**Assignment:**
Go through the following data and transcribe exactly the stretch of lines from the one holding "(795, 392) = (744, 375): brown" to the one holding "(77, 150) = (321, 304): orange", both included.
--- Available data Enclosed Below ---
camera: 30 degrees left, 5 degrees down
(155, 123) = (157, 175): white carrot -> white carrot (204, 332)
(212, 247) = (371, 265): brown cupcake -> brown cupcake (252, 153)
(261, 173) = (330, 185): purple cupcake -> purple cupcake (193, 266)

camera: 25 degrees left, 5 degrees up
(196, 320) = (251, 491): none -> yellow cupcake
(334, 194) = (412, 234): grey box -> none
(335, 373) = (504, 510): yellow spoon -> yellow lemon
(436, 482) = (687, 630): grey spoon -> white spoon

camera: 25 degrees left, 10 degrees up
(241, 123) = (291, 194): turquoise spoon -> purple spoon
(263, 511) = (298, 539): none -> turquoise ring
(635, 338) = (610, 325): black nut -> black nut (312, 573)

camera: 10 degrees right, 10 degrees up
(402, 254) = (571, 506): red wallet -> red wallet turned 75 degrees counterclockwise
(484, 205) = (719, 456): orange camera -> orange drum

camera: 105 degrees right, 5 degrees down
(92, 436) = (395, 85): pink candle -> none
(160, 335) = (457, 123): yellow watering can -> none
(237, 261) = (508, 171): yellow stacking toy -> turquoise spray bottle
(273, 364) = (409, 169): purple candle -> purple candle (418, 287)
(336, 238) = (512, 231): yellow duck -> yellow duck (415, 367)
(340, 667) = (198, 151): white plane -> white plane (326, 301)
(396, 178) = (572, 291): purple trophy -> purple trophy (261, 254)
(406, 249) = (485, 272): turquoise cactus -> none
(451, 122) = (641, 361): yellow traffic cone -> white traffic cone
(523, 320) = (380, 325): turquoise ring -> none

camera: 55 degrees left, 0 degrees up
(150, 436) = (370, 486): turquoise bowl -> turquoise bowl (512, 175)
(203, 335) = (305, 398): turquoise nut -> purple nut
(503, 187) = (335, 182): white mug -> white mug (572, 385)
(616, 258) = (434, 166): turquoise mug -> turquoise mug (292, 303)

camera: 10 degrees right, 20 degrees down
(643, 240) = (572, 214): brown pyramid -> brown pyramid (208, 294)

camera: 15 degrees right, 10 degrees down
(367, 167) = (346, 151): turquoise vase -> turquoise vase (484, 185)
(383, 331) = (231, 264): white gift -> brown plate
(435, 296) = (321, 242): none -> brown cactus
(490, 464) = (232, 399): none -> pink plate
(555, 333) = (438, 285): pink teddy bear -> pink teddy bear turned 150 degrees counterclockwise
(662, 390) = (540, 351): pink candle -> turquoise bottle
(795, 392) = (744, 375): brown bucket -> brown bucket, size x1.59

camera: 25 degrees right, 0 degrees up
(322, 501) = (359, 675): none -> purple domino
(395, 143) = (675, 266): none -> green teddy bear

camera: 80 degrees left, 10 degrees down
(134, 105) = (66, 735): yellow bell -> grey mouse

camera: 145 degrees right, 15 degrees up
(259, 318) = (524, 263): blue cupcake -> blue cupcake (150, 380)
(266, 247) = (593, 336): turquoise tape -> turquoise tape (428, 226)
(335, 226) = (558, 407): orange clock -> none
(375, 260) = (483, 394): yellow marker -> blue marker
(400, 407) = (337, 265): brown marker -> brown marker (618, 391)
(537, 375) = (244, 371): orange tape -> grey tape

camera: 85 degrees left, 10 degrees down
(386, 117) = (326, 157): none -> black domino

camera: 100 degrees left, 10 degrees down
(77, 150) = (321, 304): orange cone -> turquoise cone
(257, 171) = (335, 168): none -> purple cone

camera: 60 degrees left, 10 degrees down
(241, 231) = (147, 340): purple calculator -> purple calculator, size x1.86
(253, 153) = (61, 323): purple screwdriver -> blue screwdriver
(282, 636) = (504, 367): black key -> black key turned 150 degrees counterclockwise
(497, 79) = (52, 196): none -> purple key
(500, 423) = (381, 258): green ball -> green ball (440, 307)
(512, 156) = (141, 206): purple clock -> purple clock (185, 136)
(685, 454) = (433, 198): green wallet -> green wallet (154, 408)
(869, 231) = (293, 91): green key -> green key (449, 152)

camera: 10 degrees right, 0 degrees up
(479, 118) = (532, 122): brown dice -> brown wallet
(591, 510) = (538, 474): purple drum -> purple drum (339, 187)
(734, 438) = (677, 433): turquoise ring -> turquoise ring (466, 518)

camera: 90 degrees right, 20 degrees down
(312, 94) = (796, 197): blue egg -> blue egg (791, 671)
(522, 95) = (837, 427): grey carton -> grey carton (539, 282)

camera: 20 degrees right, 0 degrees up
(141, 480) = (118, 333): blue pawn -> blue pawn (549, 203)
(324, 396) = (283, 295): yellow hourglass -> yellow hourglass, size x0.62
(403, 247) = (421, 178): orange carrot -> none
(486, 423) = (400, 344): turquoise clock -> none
--- End of Enclosed Available data ---
**Output for this task:**
(795, 392) = (744, 375): brown bucket -> brown bucket, size x1.59

camera: 25 degrees right, 0 degrees up
(322, 501) = (359, 675): none -> purple domino
(395, 143) = (675, 266): none -> green teddy bear

camera: 80 degrees left, 10 degrees down
(134, 105) = (66, 735): yellow bell -> grey mouse

camera: 145 degrees right, 15 degrees up
(259, 318) = (524, 263): blue cupcake -> blue cupcake (150, 380)
(266, 247) = (593, 336): turquoise tape -> turquoise tape (428, 226)
(335, 226) = (558, 407): orange clock -> none
(375, 260) = (483, 394): yellow marker -> blue marker
(400, 407) = (337, 265): brown marker -> brown marker (618, 391)
(537, 375) = (244, 371): orange tape -> grey tape

camera: 85 degrees left, 10 degrees down
(386, 117) = (326, 157): none -> black domino

camera: 100 degrees left, 10 degrees down
(77, 150) = (321, 304): orange cone -> turquoise cone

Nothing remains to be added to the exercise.